**SOURCE MATERIAL:**
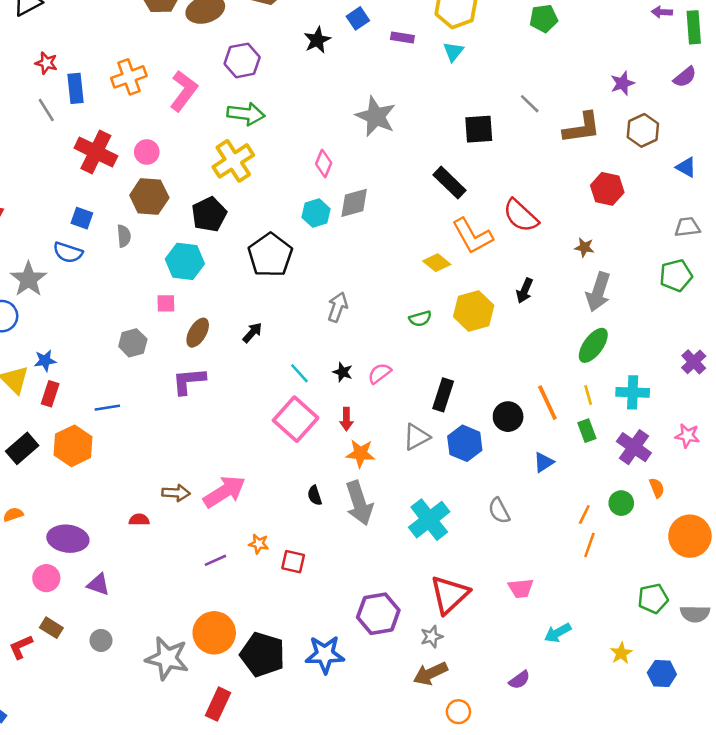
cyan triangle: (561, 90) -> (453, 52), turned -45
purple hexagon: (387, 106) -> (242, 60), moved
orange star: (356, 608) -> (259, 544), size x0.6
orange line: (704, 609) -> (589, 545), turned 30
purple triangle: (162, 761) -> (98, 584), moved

**TASK PROMPT:** Please copy every line in the entries where "moved" appears.

**SOLUTION FOR THIS EXERCISE:**
purple hexagon: (387, 106) -> (242, 60), moved
purple triangle: (162, 761) -> (98, 584), moved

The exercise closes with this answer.